§ **Work item**
Copy each line of the entries beneath that contains the word "camera".

§ **Input records**
◇ ◇ ◇

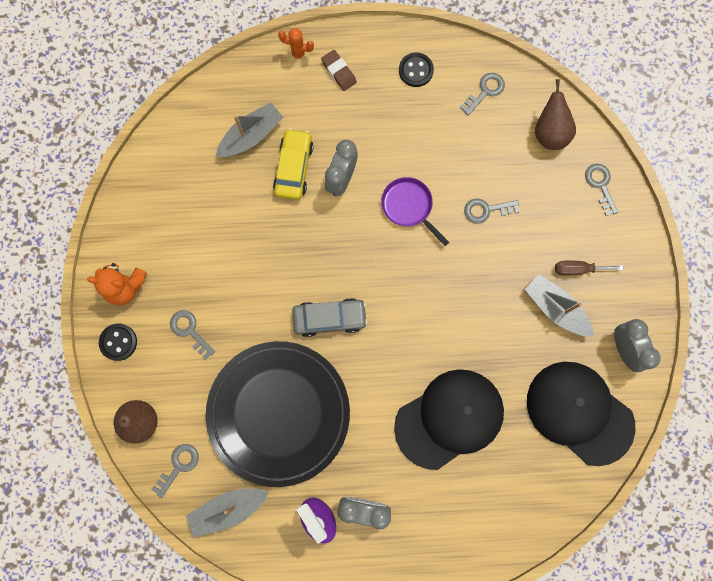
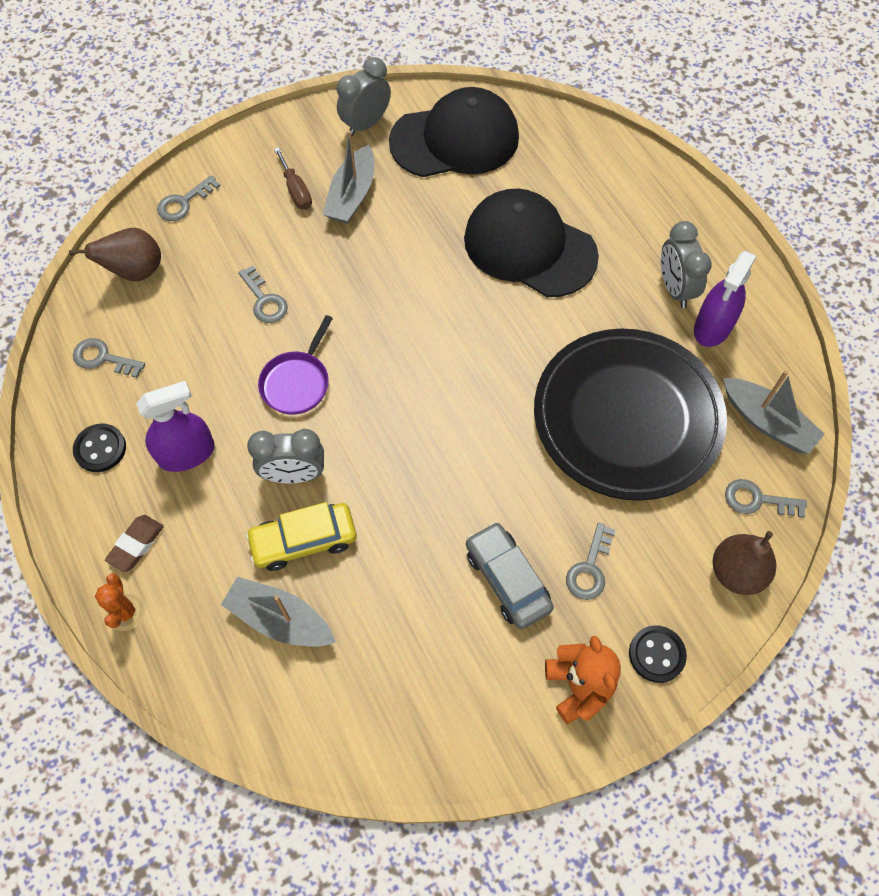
camera: 115 degrees left, 15 degrees down
(329, 318) = (483, 411): grey car -> grey car (507, 579)
(388, 120) = (186, 453): none -> purple spray bottle
(579, 412) = (455, 139): black cap -> black cap turned 120 degrees counterclockwise

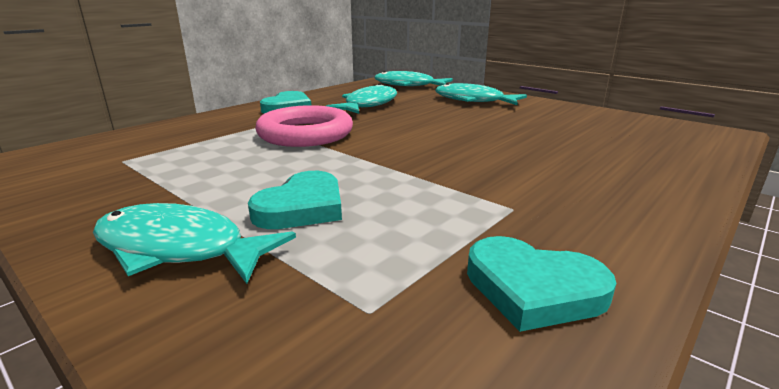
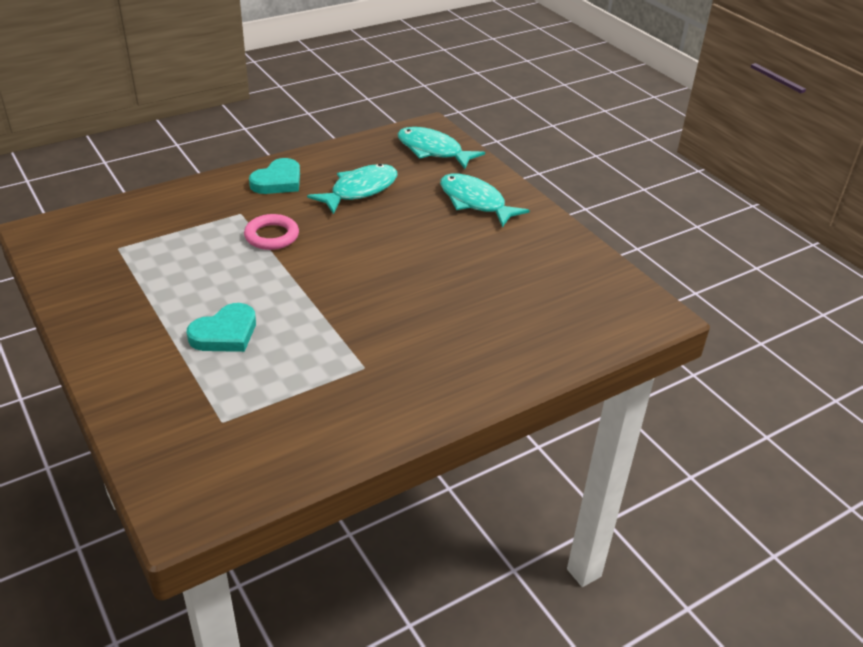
camera: 15 degrees right, 15 degrees up
(178, 249) = (140, 354): turquoise fish -> none
(305, 134) = (272, 236): pink ring -> pink ring, size x0.62
(533, 289) = (316, 430): turquoise heart -> none

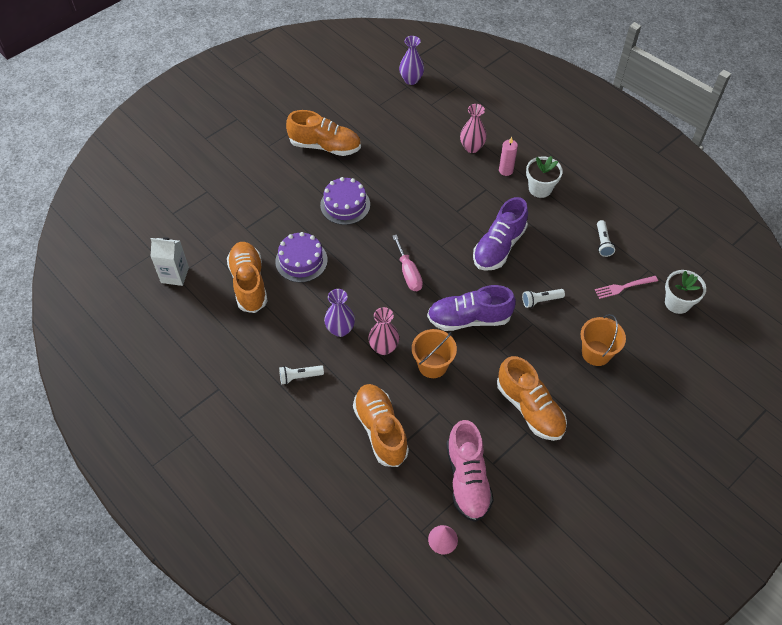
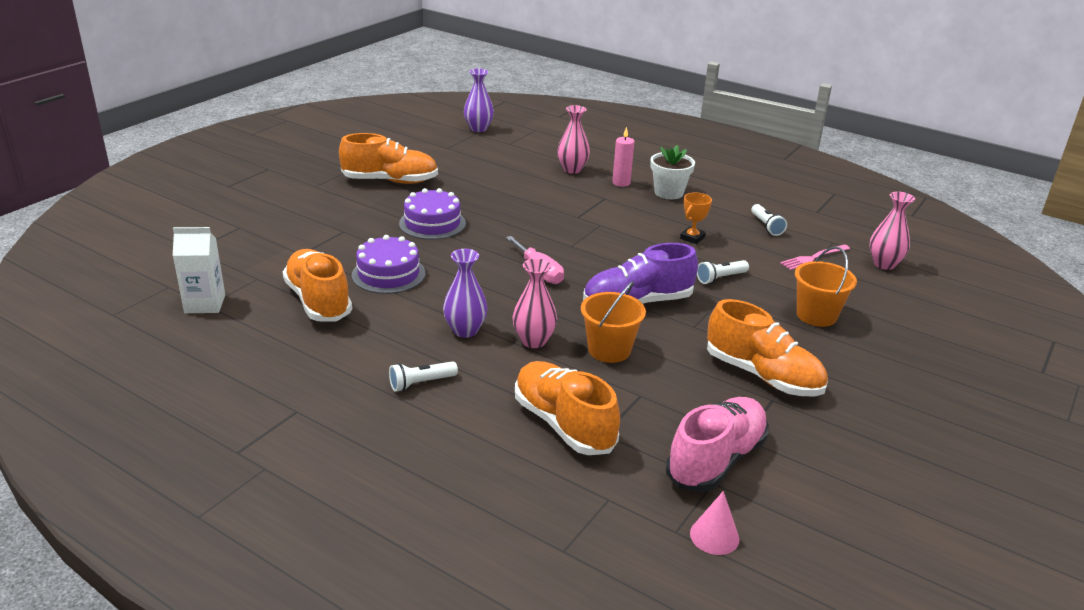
camera: 15 degrees left, 25 degrees down
(467, 479) = (716, 460): pink shoe -> pink shoe turned 120 degrees counterclockwise
(499, 247) = (644, 240): purple shoe -> none
(537, 249) = (692, 238): none -> orange trophy
(677, 303) = (884, 264): white flower pot -> pink vase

◇ ◇ ◇

§ **Written answer**
camera: 115 degrees left, 15 degrees down
camera: 15 degrees right, 15 degrees up
camera: 15 degrees left, 25 degrees down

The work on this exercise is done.